REQUIREMENT.
Your job is to restate each entry word for word.

STUDY MATERIAL START

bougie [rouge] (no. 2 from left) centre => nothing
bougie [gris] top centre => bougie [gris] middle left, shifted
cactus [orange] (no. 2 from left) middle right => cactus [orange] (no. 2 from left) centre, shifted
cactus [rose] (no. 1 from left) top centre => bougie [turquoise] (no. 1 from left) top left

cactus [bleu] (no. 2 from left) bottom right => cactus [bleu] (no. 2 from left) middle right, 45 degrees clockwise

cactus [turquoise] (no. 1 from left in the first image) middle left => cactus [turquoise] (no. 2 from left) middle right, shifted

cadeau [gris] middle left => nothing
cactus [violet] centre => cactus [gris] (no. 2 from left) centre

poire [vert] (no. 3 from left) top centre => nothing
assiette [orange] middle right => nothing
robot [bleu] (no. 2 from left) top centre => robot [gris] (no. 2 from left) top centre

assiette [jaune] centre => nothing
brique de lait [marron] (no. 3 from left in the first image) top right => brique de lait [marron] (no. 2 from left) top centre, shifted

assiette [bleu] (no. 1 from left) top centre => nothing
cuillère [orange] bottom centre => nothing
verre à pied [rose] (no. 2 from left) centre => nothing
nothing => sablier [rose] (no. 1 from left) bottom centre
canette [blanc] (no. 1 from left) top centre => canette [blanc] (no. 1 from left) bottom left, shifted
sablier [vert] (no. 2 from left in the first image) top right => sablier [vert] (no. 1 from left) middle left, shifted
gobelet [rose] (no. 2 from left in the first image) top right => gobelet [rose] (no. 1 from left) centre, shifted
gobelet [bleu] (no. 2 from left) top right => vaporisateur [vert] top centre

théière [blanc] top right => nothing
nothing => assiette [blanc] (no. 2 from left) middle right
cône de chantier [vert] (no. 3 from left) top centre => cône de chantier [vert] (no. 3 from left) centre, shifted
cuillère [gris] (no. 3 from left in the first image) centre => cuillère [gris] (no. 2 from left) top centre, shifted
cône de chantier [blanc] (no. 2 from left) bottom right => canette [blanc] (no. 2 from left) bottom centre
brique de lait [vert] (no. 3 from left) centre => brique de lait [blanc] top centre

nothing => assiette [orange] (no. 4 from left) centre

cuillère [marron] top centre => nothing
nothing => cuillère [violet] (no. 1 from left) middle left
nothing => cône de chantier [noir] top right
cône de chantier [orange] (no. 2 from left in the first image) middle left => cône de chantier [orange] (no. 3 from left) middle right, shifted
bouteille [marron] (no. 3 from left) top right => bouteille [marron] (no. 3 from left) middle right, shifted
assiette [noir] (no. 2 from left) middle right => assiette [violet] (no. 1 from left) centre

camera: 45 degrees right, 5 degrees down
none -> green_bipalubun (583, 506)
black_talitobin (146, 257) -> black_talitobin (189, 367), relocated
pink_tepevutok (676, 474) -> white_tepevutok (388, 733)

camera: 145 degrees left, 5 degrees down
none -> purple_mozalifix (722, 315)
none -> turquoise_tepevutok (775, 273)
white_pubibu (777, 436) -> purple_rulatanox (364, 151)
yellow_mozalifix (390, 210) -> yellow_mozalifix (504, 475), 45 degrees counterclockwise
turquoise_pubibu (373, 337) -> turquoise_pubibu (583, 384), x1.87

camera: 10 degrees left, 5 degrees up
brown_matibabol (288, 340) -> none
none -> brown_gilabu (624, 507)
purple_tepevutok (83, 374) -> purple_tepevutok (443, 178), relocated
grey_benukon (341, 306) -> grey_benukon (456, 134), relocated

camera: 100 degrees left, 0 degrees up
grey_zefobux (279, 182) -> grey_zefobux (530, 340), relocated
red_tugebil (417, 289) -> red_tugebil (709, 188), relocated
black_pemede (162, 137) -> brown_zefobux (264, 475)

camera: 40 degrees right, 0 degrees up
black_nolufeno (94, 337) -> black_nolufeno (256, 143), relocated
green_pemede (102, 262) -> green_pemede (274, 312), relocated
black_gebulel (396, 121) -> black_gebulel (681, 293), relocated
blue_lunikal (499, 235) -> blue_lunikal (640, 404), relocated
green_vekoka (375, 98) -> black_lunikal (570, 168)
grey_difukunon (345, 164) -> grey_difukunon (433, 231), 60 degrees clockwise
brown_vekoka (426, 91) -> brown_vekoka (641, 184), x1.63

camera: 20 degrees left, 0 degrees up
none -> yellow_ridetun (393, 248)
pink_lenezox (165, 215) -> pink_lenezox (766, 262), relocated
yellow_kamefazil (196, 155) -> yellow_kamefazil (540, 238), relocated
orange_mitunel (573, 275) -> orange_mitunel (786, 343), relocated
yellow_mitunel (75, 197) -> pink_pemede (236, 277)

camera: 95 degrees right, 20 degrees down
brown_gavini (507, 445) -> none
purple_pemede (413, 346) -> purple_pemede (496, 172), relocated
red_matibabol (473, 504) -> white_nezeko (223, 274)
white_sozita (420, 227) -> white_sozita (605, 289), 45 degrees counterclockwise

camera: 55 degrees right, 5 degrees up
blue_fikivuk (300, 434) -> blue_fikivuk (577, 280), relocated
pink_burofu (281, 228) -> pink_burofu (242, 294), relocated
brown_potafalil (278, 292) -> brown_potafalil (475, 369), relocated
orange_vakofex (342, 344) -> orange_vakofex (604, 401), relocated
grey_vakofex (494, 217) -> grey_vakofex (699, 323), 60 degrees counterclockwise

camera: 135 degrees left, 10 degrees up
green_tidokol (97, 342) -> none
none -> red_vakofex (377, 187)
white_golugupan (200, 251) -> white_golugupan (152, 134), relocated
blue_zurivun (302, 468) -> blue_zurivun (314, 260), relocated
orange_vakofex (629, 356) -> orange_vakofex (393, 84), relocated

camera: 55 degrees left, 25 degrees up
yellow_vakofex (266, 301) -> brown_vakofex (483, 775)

STUDY MATERIAL END

SOLUTION TO THE EXERCISE.
bougie [rouge] (no. 2 from left) centre => nothing
bougie [gris] top centre => bougie [gris] middle left, shifted
cactus [orange] (no. 2 from left) middle right => cactus [orange] (no. 2 from left) centre, shifted
cactus [rose] (no. 1 from left) top centre => bougie [turquoise] (no. 1 from left) top left

cactus [bleu] (no. 2 from left) bottom right => cactus [bleu] (no. 2 from left) middle right, 45 degrees clockwise

cactus [turquoise] (no. 1 from left in the first image) middle left => cactus [turquoise] (no. 2 from left) middle right, shifted

cadeau [gris] middle left => nothing
cactus [violet] centre => cactus [gris] (no. 2 from left) centre

poire [vert] (no. 3 from left) top centre => nothing
assiette [orange] middle right => nothing
robot [bleu] (no. 2 from left) top centre => robot [gris] (no. 2 from left) top centre

assiette [jaune] centre => nothing
brique de lait [marron] (no. 3 from left in the first image) top right => brique de lait [marron] (no. 2 from left) top centre, shifted

assiette [bleu] (no. 1 from left) top centre => nothing
cuillère [orange] bottom centre => nothing
verre à pied [rose] (no. 2 from left) centre => nothing
nothing => sablier [rose] (no. 1 from left) bottom centre
canette [blanc] (no. 1 from left) top centre => canette [blanc] (no. 1 from left) bottom left, shifted
sablier [vert] (no. 2 from left in the first image) top right => sablier [vert] (no. 1 from left) middle left, shifted
gobelet [rose] (no. 2 from left in the first image) top right => gobelet [rose] (no. 1 from left) centre, shifted
gobelet [bleu] (no. 2 from left) top right => vaporisateur [vert] top centre

théière [blanc] top right => nothing
nothing => assiette [blanc] (no. 2 from left) middle right
cône de chantier [vert] (no. 3 from left) top centre => cône de chantier [vert] (no. 3 from left) centre, shifted
cuillère [gris] (no. 3 from left in the first image) centre => cuillère [gris] (no. 2 from left) top centre, shifted
cône de chantier [blanc] (no. 2 from left) bottom right => canette [blanc] (no. 2 from left) bottom centre
brique de lait [vert] (no. 3 from left) centre => brique de lait [blanc] top centre

nothing => assiette [orange] (no. 4 from left) centre

cuillère [marron] top centre => nothing
nothing => cuillère [violet] (no. 1 from left) middle left
nothing => cône de chantier [noir] top right
cône de chantier [orange] (no. 2 from left in the first image) middle left => cône de chantier [orange] (no. 3 from left) middle right, shifted
bouteille [marron] (no. 3 from left) top right => bouteille [marron] (no. 3 from left) middle right, shifted
assiette [noir] (no. 2 from left) middle right => assiette [violet] (no. 1 from left) centre

camera: 45 degrees right, 5 degrees down
none -> green_bipalubun (583, 506)
black_talitobin (146, 257) -> black_talitobin (189, 367), relocated
pink_tepevutok (676, 474) -> white_tepevutok (388, 733)

camera: 145 degrees left, 5 degrees down
none -> purple_mozalifix (722, 315)
none -> turquoise_tepevutok (775, 273)
white_pubibu (777, 436) -> purple_rulatanox (364, 151)
yellow_mozalifix (390, 210) -> yellow_mozalifix (504, 475), 45 degrees counterclockwise
turquoise_pubibu (373, 337) -> turquoise_pubibu (583, 384), x1.87

camera: 10 degrees left, 5 degrees up
brown_matibabol (288, 340) -> none
none -> brown_gilabu (624, 507)
purple_tepevutok (83, 374) -> purple_tepevutok (443, 178), relocated
grey_benukon (341, 306) -> grey_benukon (456, 134), relocated

camera: 100 degrees left, 0 degrees up
grey_zefobux (279, 182) -> grey_zefobux (530, 340), relocated
red_tugebil (417, 289) -> red_tugebil (709, 188), relocated
black_pemede (162, 137) -> brown_zefobux (264, 475)

camera: 40 degrees right, 0 degrees up
black_nolufeno (94, 337) -> black_nolufeno (256, 143), relocated
green_pemede (102, 262) -> green_pemede (274, 312), relocated
black_gebulel (396, 121) -> black_gebulel (681, 293), relocated
blue_lunikal (499, 235) -> blue_lunikal (640, 404), relocated
green_vekoka (375, 98) -> black_lunikal (570, 168)
grey_difukunon (345, 164) -> grey_difukunon (433, 231), 60 degrees clockwise
brown_vekoka (426, 91) -> brown_vekoka (641, 184), x1.63

camera: 20 degrees left, 0 degrees up
none -> yellow_ridetun (393, 248)
pink_lenezox (165, 215) -> pink_lenezox (766, 262), relocated
yellow_kamefazil (196, 155) -> yellow_kamefazil (540, 238), relocated
orange_mitunel (573, 275) -> orange_mitunel (786, 343), relocated
yellow_mitunel (75, 197) -> pink_pemede (236, 277)

camera: 95 degrees right, 20 degrees down
brown_gavini (507, 445) -> none
purple_pemede (413, 346) -> purple_pemede (496, 172), relocated
red_matibabol (473, 504) -> white_nezeko (223, 274)
white_sozita (420, 227) -> white_sozita (605, 289), 45 degrees counterclockwise

camera: 55 degrees right, 5 degrees up
blue_fikivuk (300, 434) -> blue_fikivuk (577, 280), relocated
pink_burofu (281, 228) -> pink_burofu (242, 294), relocated
brown_potafalil (278, 292) -> brown_potafalil (475, 369), relocated
orange_vakofex (342, 344) -> orange_vakofex (604, 401), relocated
grey_vakofex (494, 217) -> grey_vakofex (699, 323), 60 degrees counterclockwise

camera: 135 degrees left, 10 degrees up
green_tidokol (97, 342) -> none
none -> red_vakofex (377, 187)
white_golugupan (200, 251) -> white_golugupan (152, 134), relocated
blue_zurivun (302, 468) -> blue_zurivun (314, 260), relocated
orange_vakofex (629, 356) -> orange_vakofex (393, 84), relocated

camera: 55 degrees left, 25 degrees up
yellow_vakofex (266, 301) -> brown_vakofex (483, 775)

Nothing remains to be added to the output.